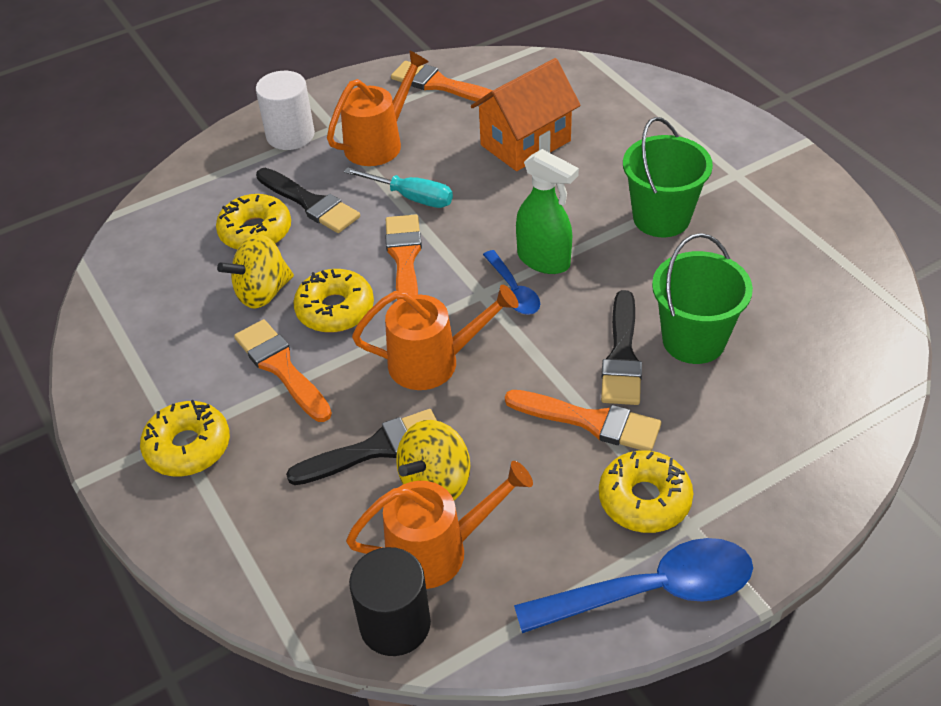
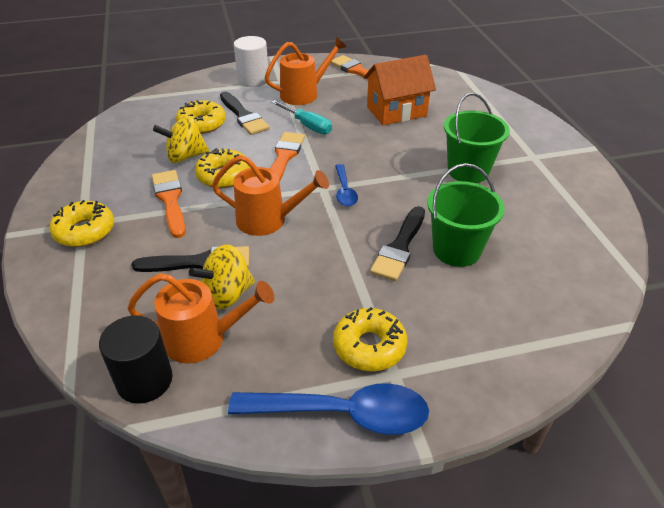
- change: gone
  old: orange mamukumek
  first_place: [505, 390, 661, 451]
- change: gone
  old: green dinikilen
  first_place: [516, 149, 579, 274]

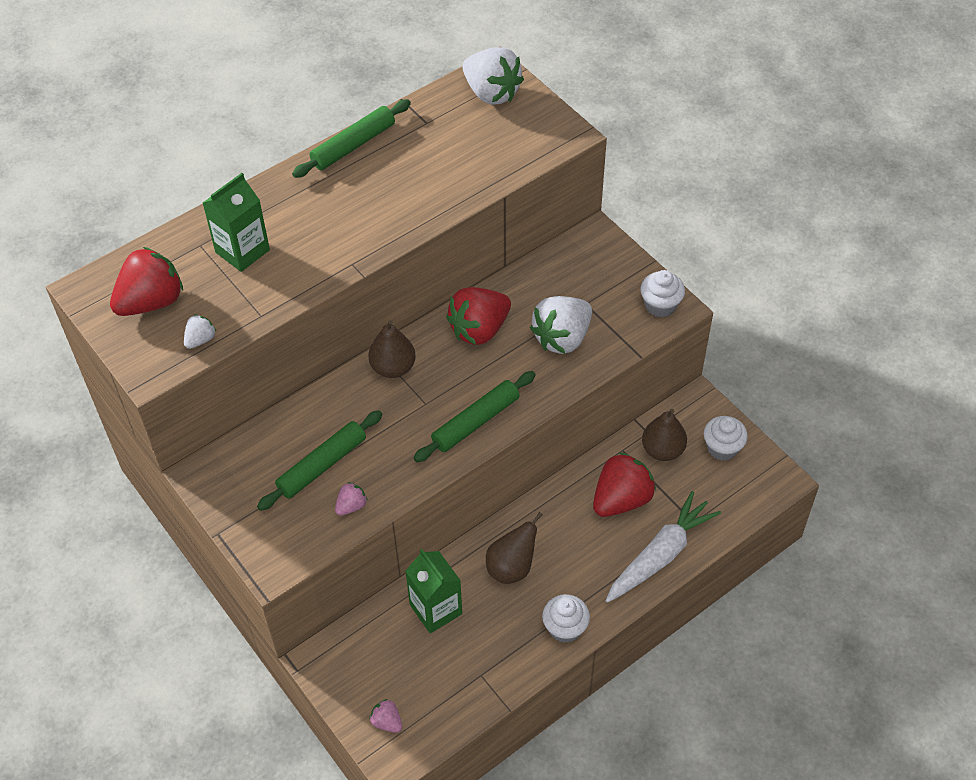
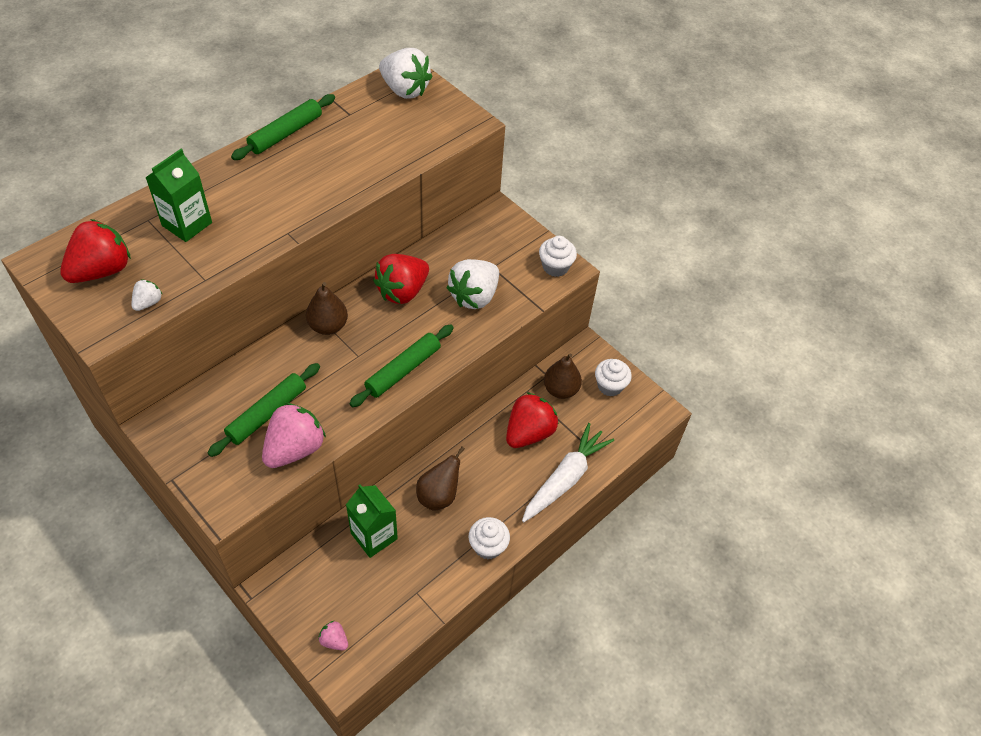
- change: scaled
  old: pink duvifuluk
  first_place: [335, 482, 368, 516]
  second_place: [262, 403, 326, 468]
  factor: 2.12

- Try it
The whole listing is to be written out exactly; the pictures stay out of the copy.

- Your response
- change: gone
  old: orange mamukumek
  first_place: [505, 390, 661, 451]
- change: gone
  old: green dinikilen
  first_place: [516, 149, 579, 274]

- change: scaled
  old: pink duvifuluk
  first_place: [335, 482, 368, 516]
  second_place: [262, 403, 326, 468]
  factor: 2.12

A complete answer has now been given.